▶ _Exercise directions_
Locate "none -> green brick F7 level 2" in the data below, then output the line it is on and all following lines through the last, word for word. Skip any pictures.

Before-and-after scene images
* * * * * * * * *
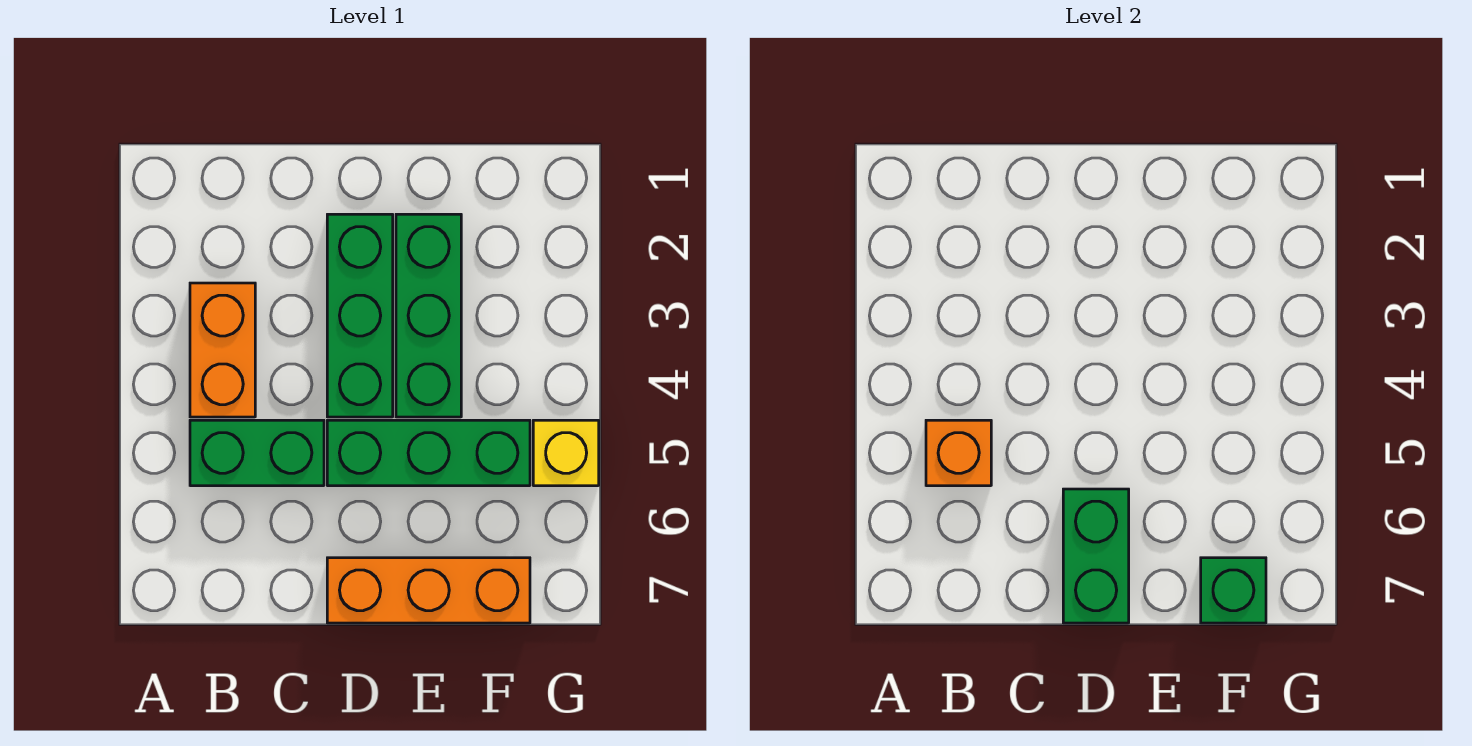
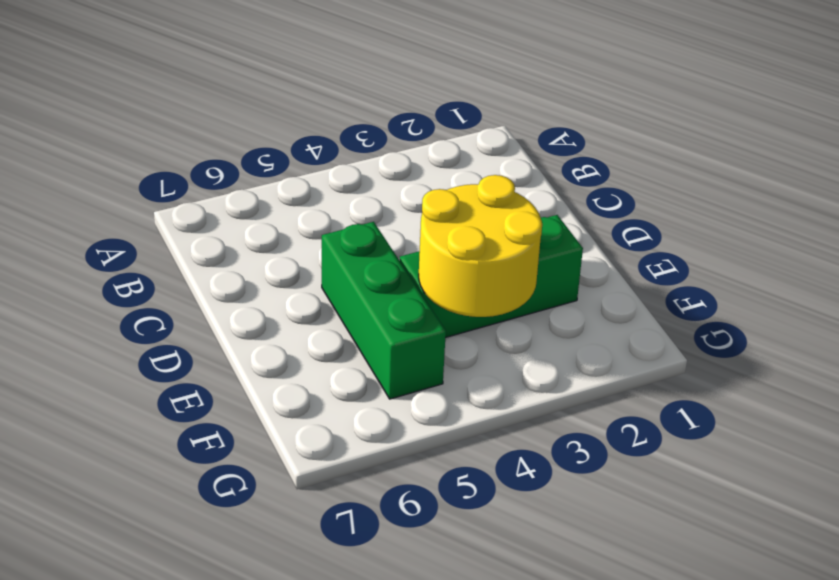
yellow round brick E3:F4 level 2 -> none
none -> orange brick B3:B4 level 1
none -> green brick B5:C5 level 1

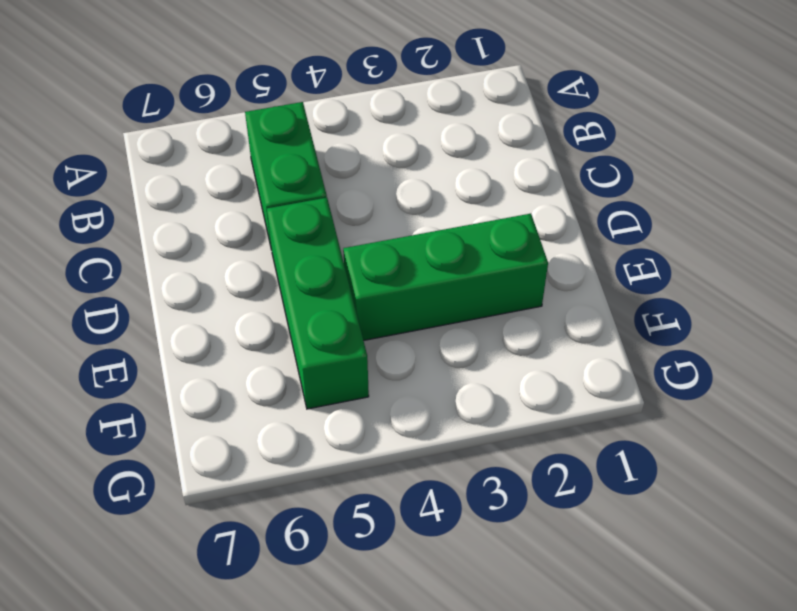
none -> orange brick B3:B4 level 1
none -> green brick D2:D4 level 1

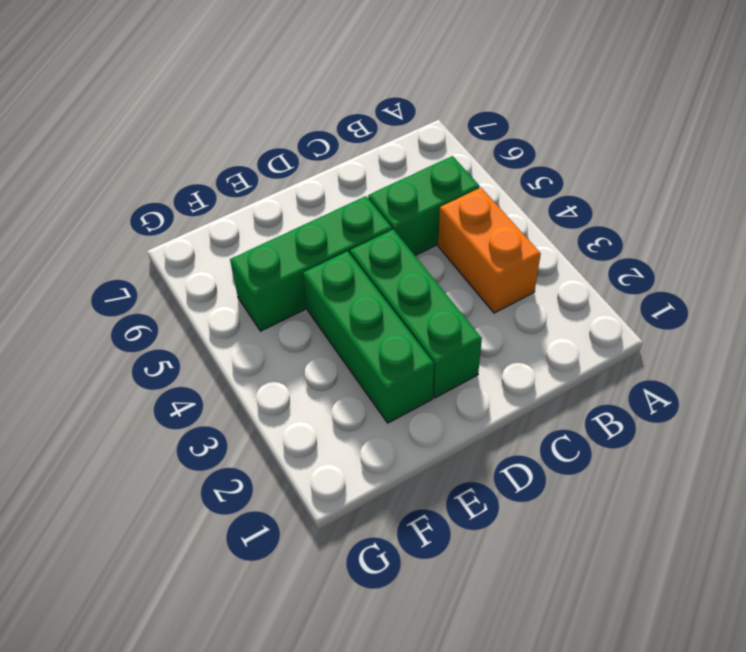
none -> orange brick D7:F7 level 1
none -> yellow brick G5 level 1

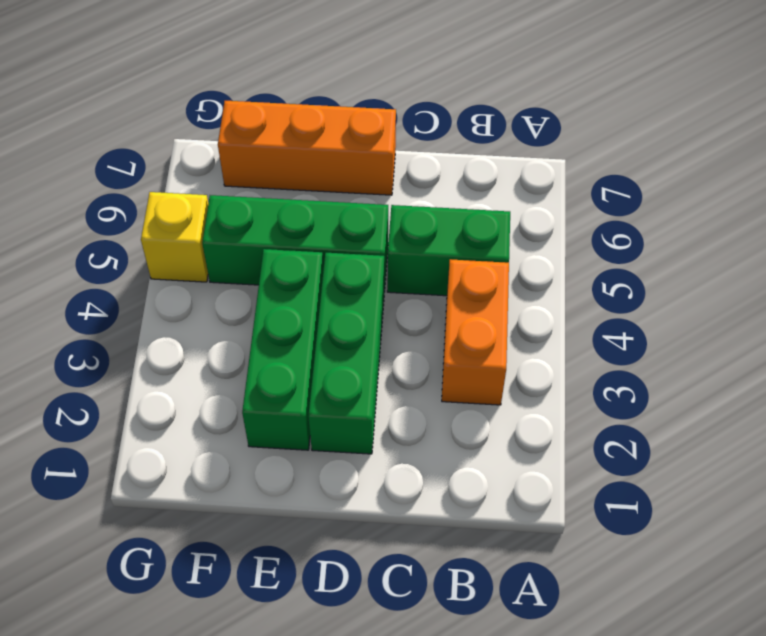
none -> orange brick B5 level 2
none -> green brick D6:D7 level 2

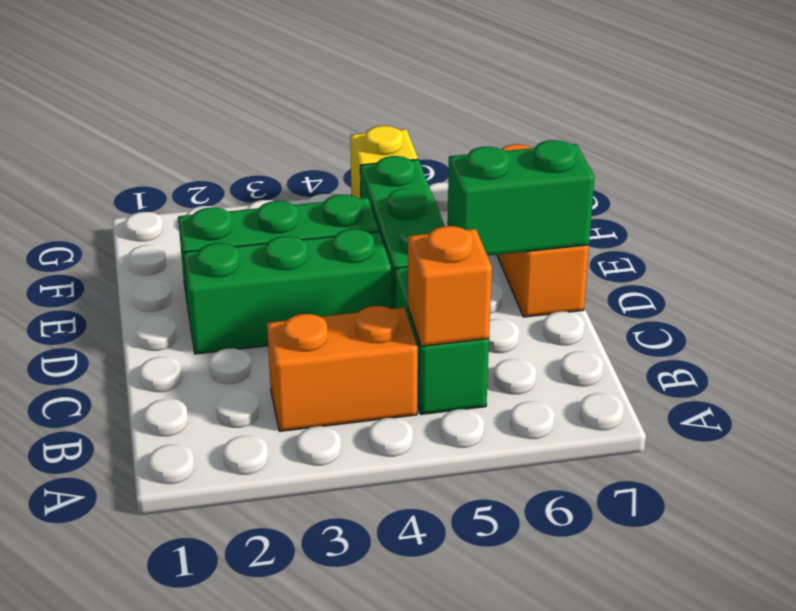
none -> green brick F7 level 2

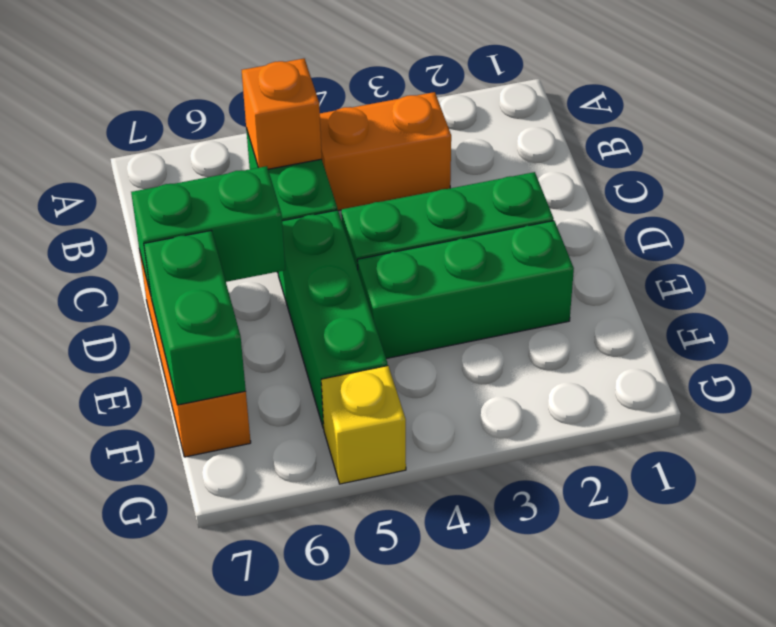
green brick E7:F7 level 2 -> green brick F7 level 2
* * * * * * * * *
▶ _Answer area_
none -> green brick F7 level 2

green brick E7:F7 level 2 -> green brick F7 level 2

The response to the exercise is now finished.